▶ What the exercise asks: Please repeat the entries below exactly as written, leaving out any images.

BEGIN Supplied material

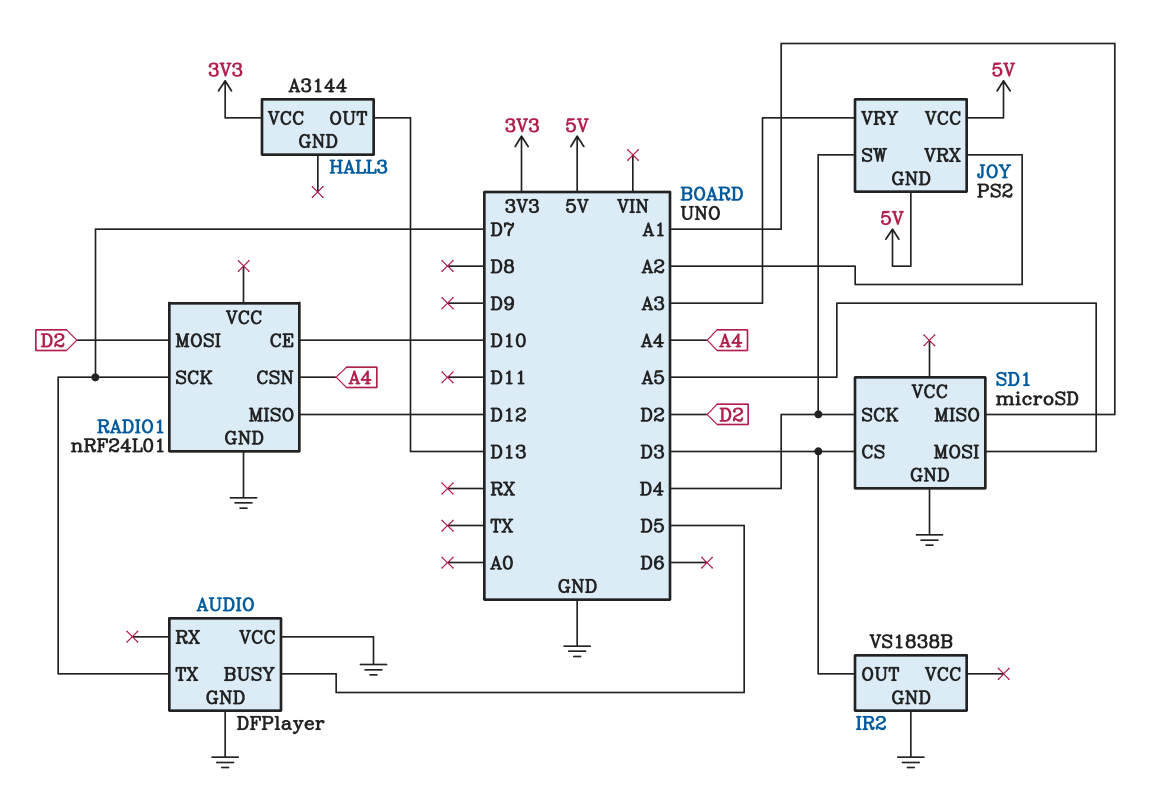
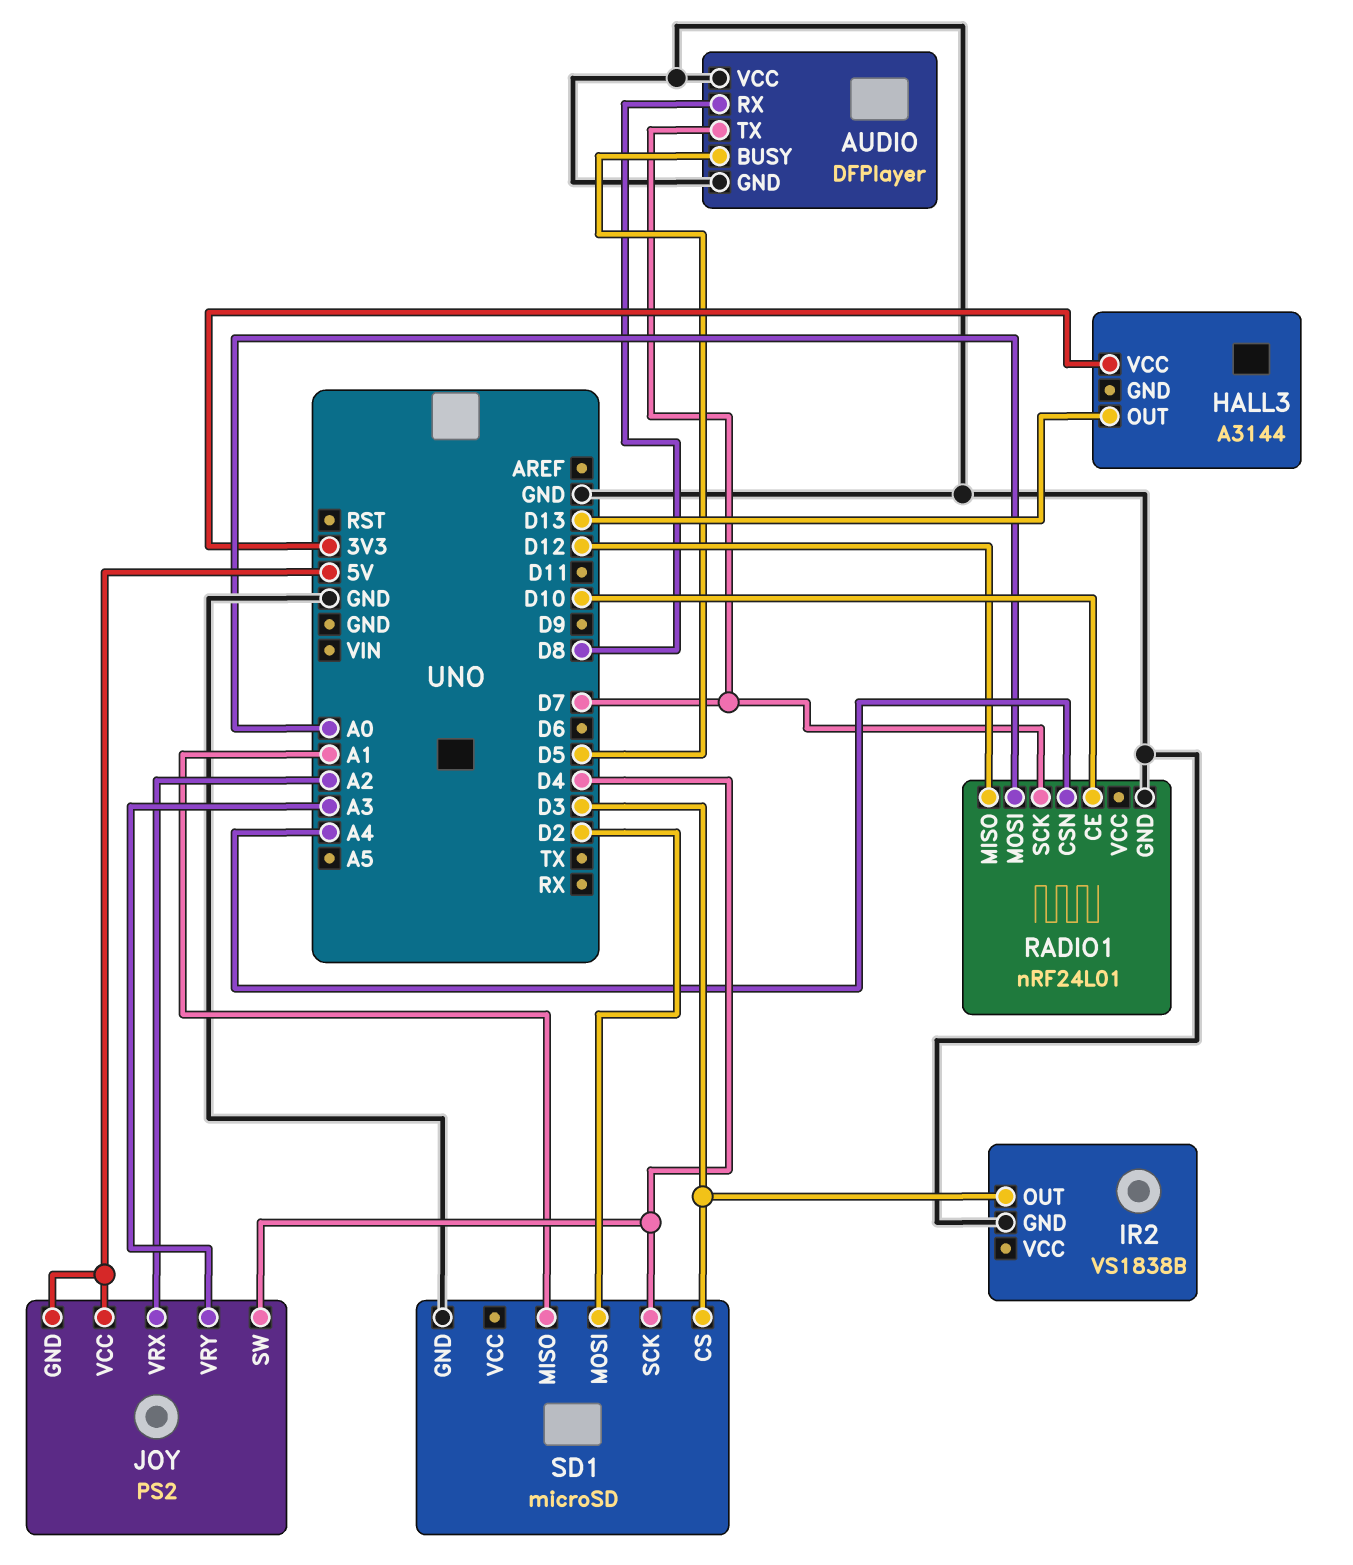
AUDIO pin RX: none -> D8
RADIO1 pin MOSI: D2 -> A0
SD1 pin MOSI: A5 -> D2

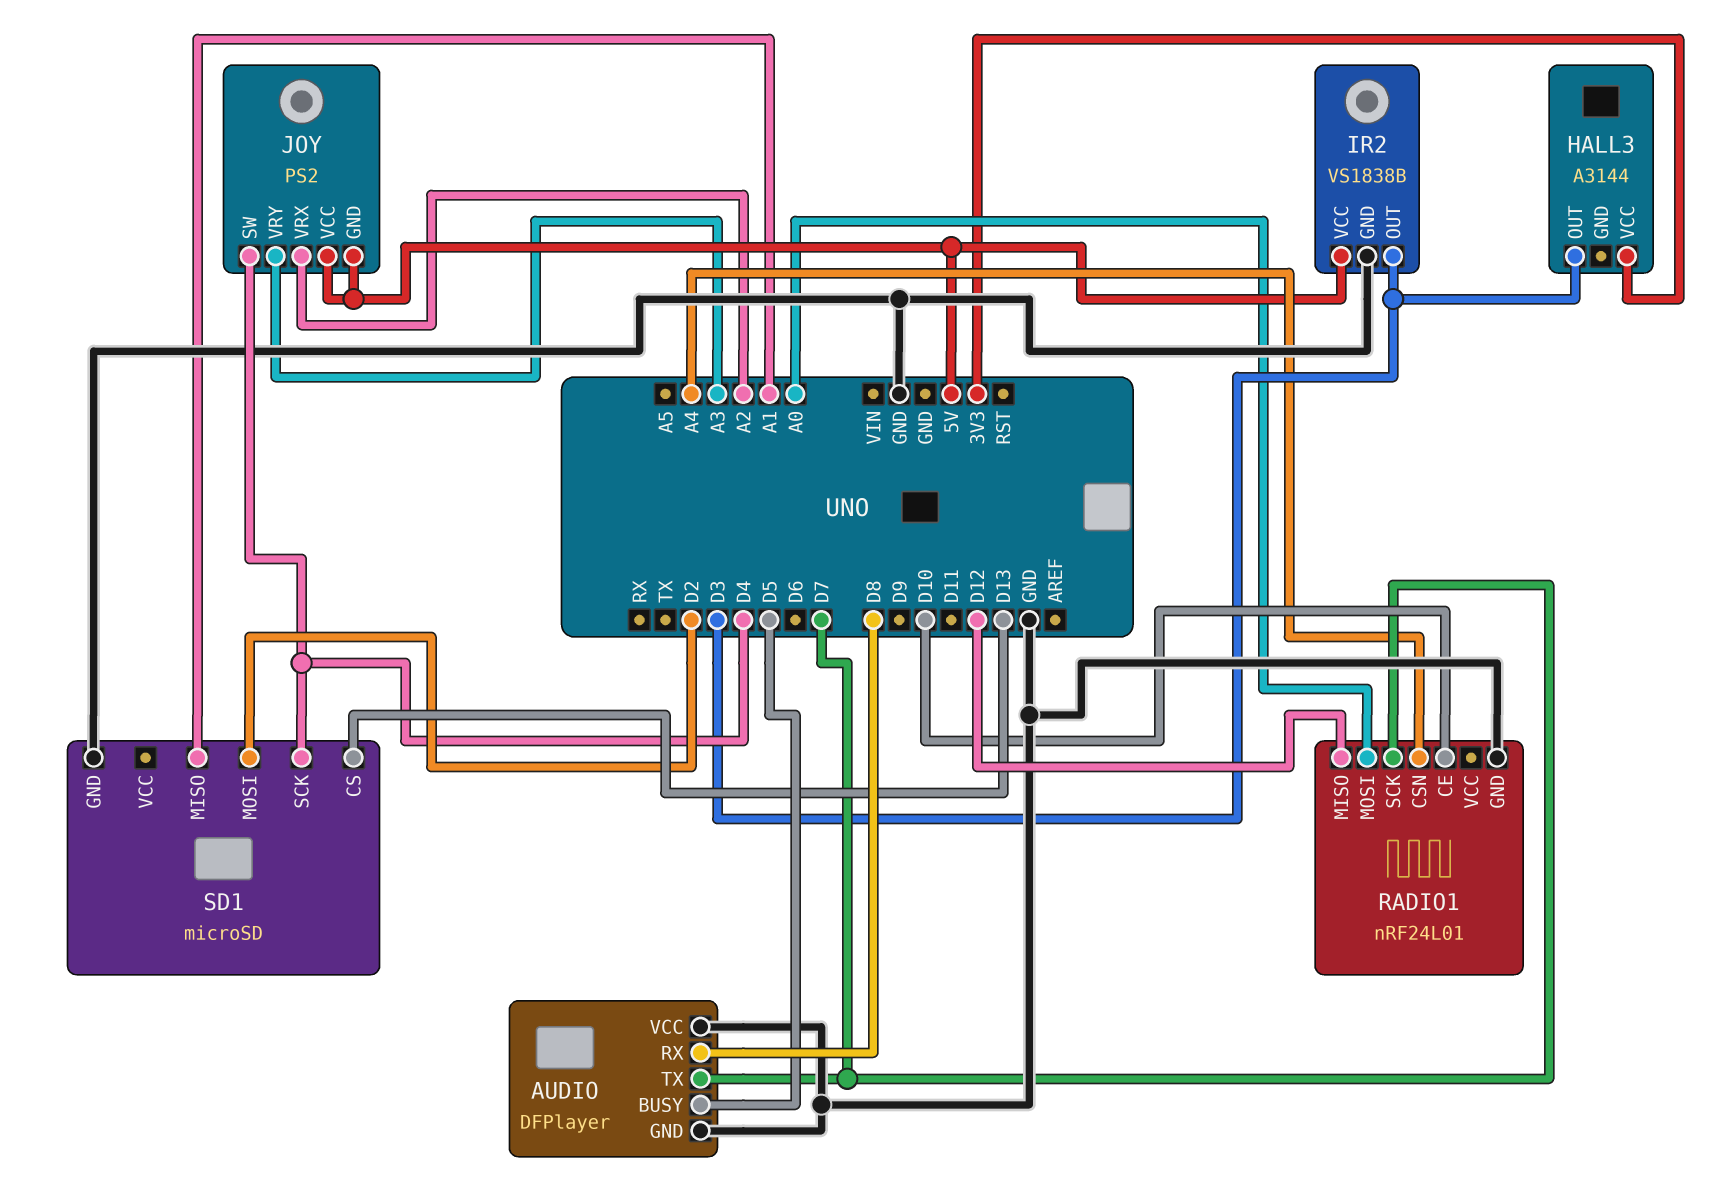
HALL3 pin OUT: D13 -> D3
IR2 pin VCC: none -> 5V
SD1 pin CS: D3 -> D13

END Supplied material

▶ Answer for the task:
AUDIO pin RX: none -> D8
RADIO1 pin MOSI: D2 -> A0
SD1 pin MOSI: A5 -> D2

HALL3 pin OUT: D13 -> D3
IR2 pin VCC: none -> 5V
SD1 pin CS: D3 -> D13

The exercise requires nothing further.